**Job**
Set down exactly the lines that run from the line with "camera: 105 degrees right, 10 degrees down" to the end of the data, and nothing else.

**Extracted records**
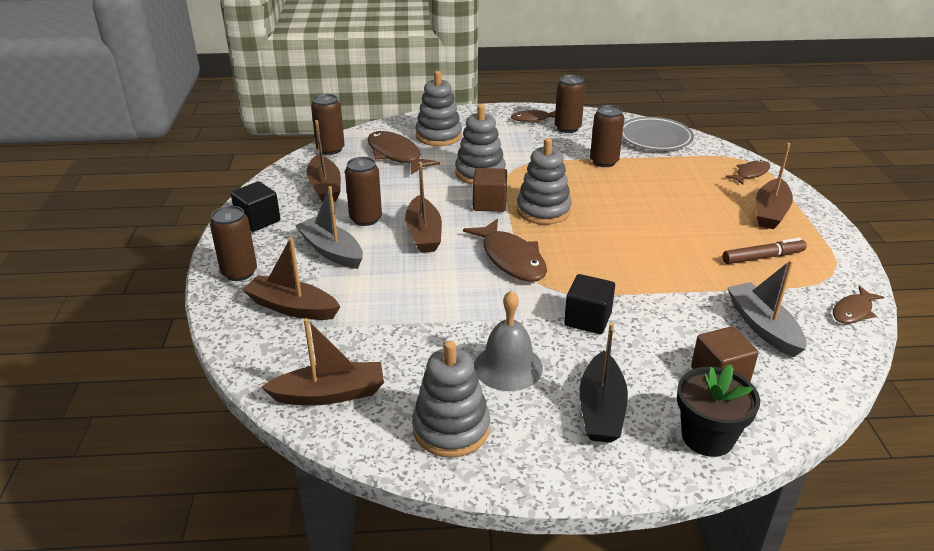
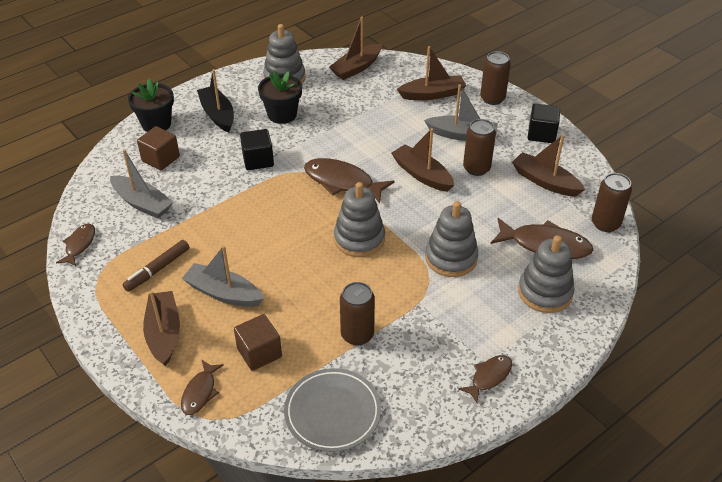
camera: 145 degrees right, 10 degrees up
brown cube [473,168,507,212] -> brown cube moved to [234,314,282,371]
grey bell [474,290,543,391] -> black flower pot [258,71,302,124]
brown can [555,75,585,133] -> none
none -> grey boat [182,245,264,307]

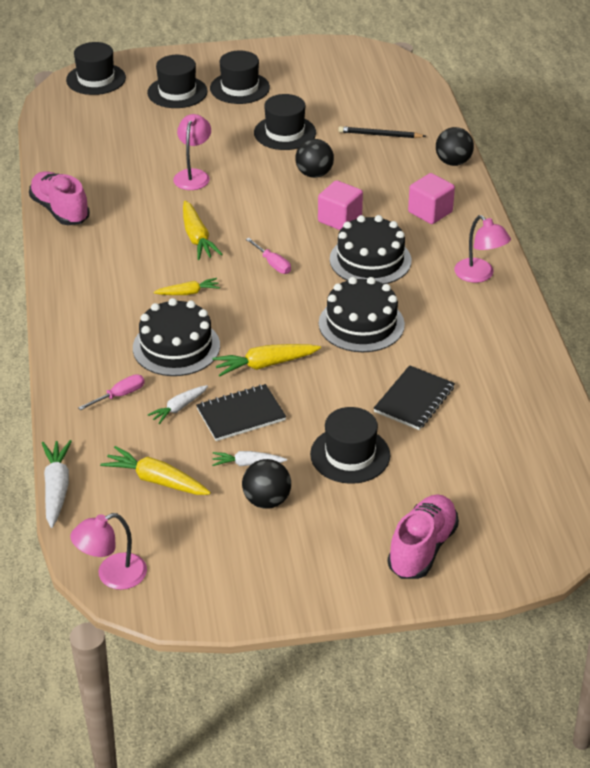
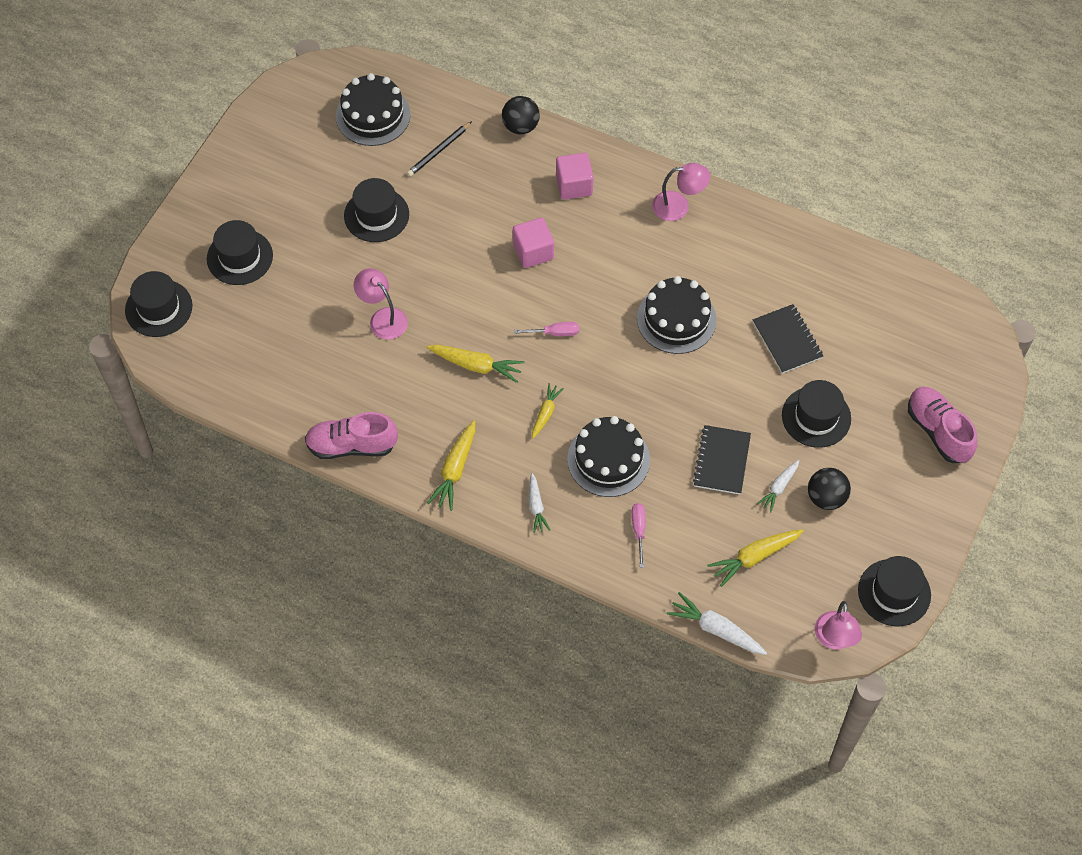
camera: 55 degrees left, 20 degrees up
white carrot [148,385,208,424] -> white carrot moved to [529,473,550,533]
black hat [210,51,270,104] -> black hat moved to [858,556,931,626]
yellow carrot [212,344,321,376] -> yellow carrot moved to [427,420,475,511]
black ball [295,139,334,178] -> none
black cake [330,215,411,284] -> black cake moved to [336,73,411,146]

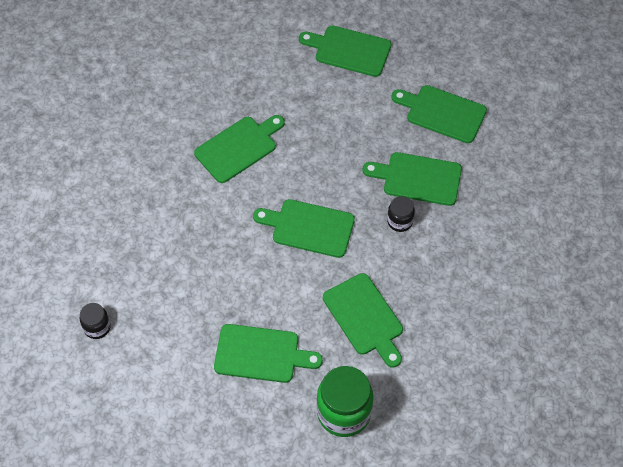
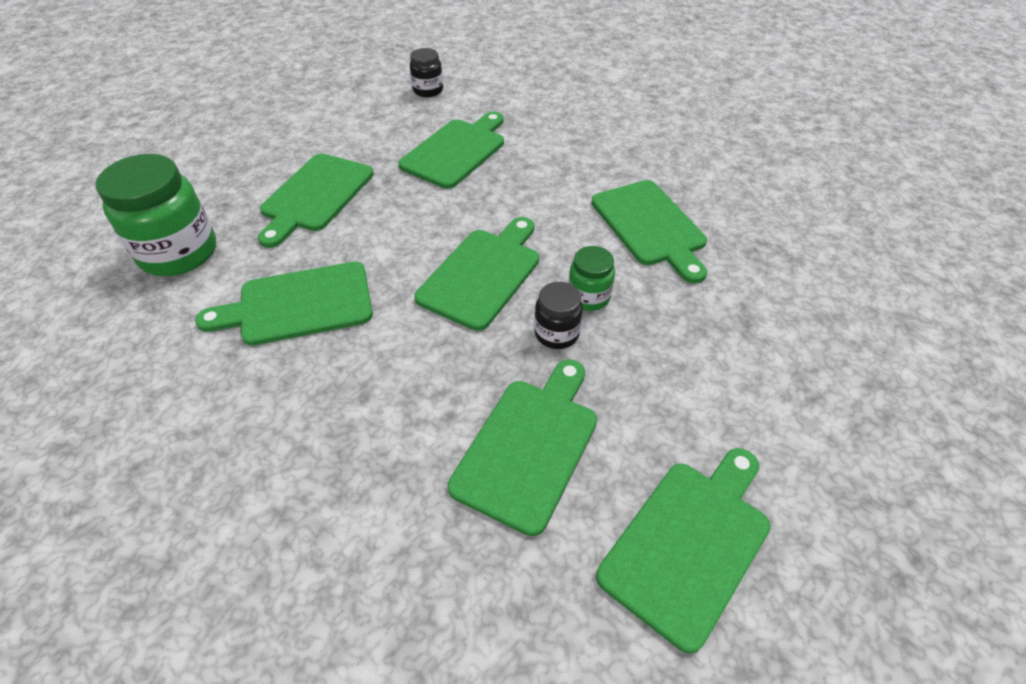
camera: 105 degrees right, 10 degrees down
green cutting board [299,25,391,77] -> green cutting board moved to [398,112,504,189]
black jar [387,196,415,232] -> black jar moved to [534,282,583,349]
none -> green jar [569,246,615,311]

**Written response**
camera: 105 degrees right, 10 degrees down
green cutting board [299,25,391,77] -> green cutting board moved to [398,112,504,189]
black jar [387,196,415,232] -> black jar moved to [534,282,583,349]
none -> green jar [569,246,615,311]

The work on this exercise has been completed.